▶ What is needed:
What you give back should be exactly the lines from the one with "U4 pin in+: N3 -> N5" through the end of the data, without the pictures.

Difference listings:
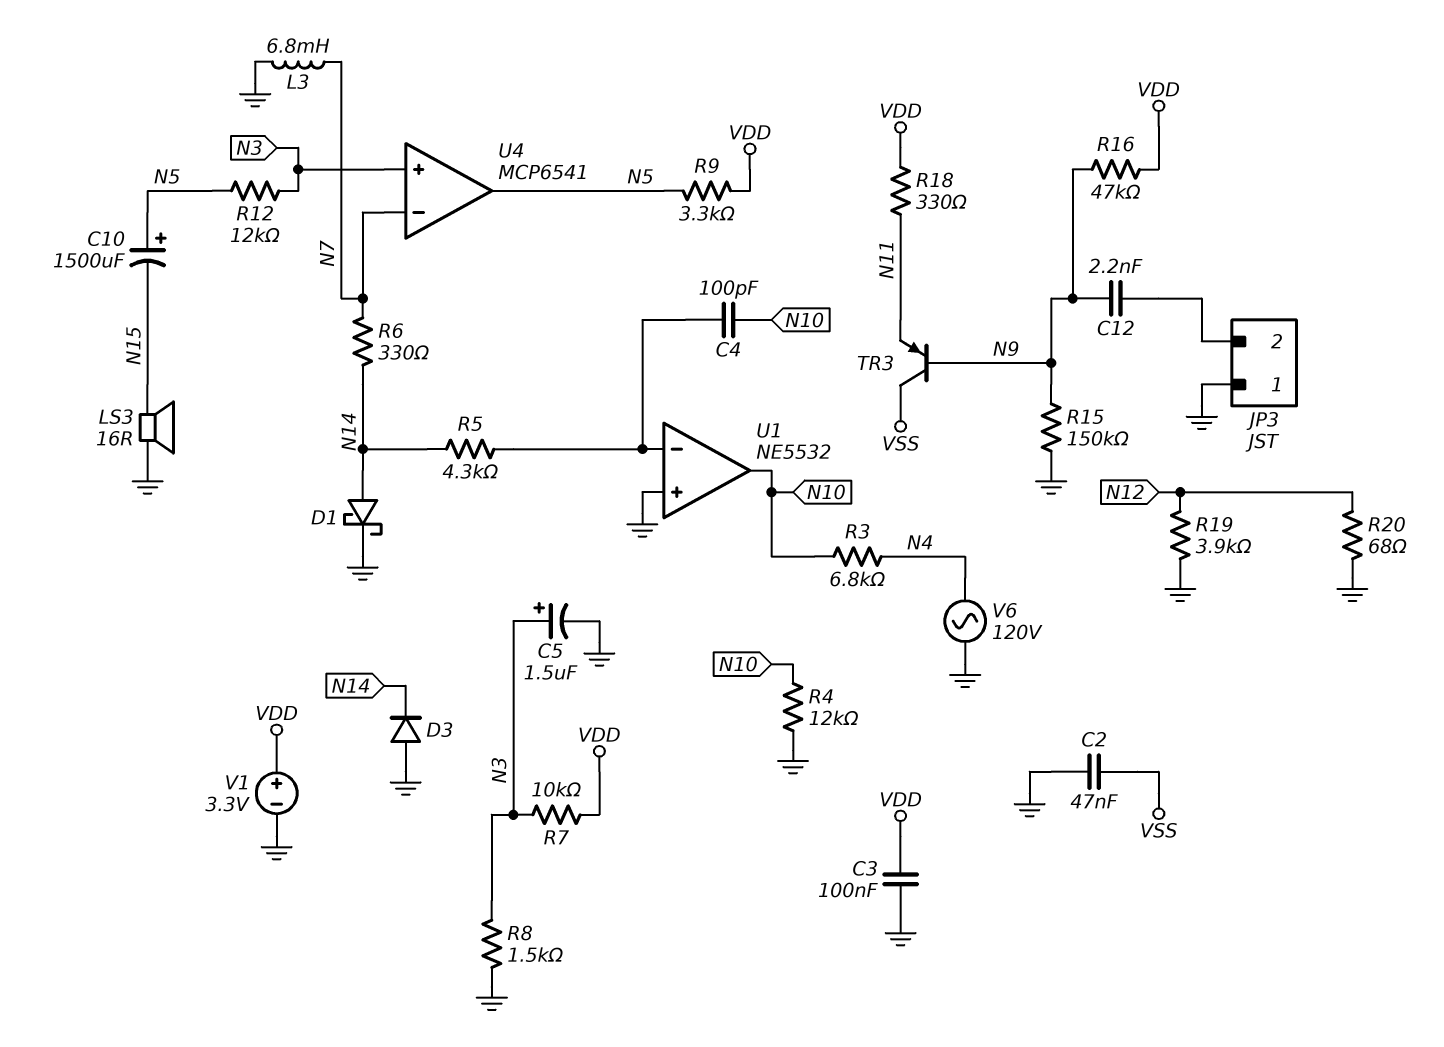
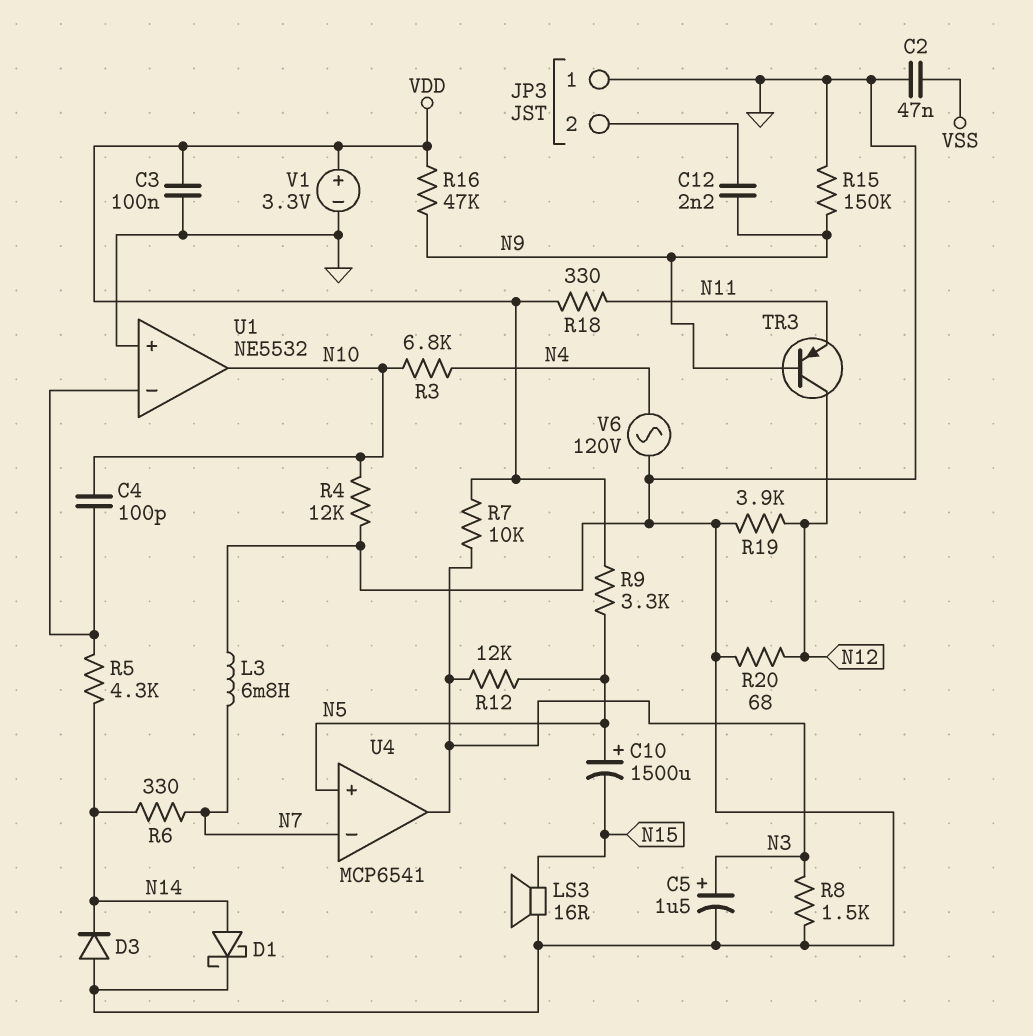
TR3: PNP (B N9, C VSS, E N11) -> PNP (B N9, C N12, E N11)
U4 pin in+: N3 -> N5
U4 pin out: N5 -> N3

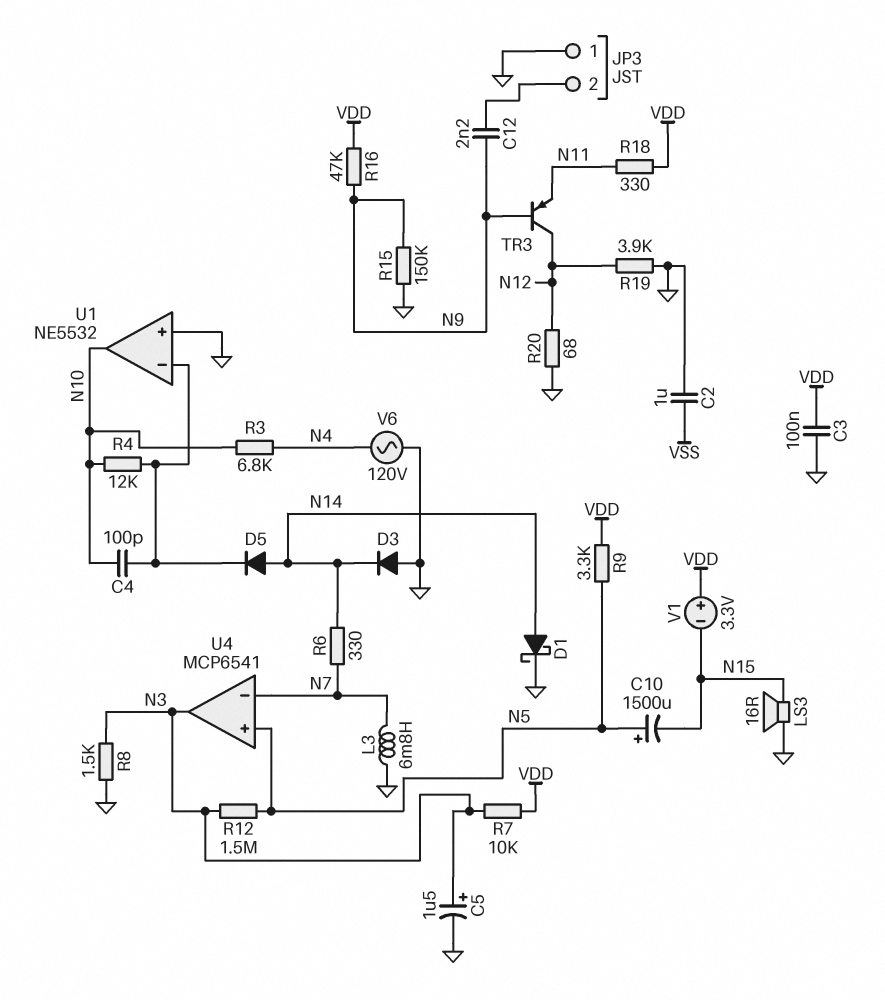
C2: 47nF (GND, VSS) -> 1uF (GND, VSS)
D5: none -> diode (A N14, K U1/in-)
R4: 12k (GND, N10) -> 12k (N10, U1/in-)
R5: 4.3k (N14, U1/in-) -> none
R12: 12k (N3, N5) -> 1.5M (N3, N5)
V1: 3.3V (plus VDD, minus GND) -> 3.3V (plus VDD, minus N15)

▶ Solution for this exercise:
U4 pin in+: N3 -> N5
U4 pin out: N5 -> N3

C2: 47nF (GND, VSS) -> 1uF (GND, VSS)
D5: none -> diode (A N14, K U1/in-)
R4: 12k (GND, N10) -> 12k (N10, U1/in-)
R5: 4.3k (N14, U1/in-) -> none
R12: 12k (N3, N5) -> 1.5M (N3, N5)
V1: 3.3V (plus VDD, minus GND) -> 3.3V (plus VDD, minus N15)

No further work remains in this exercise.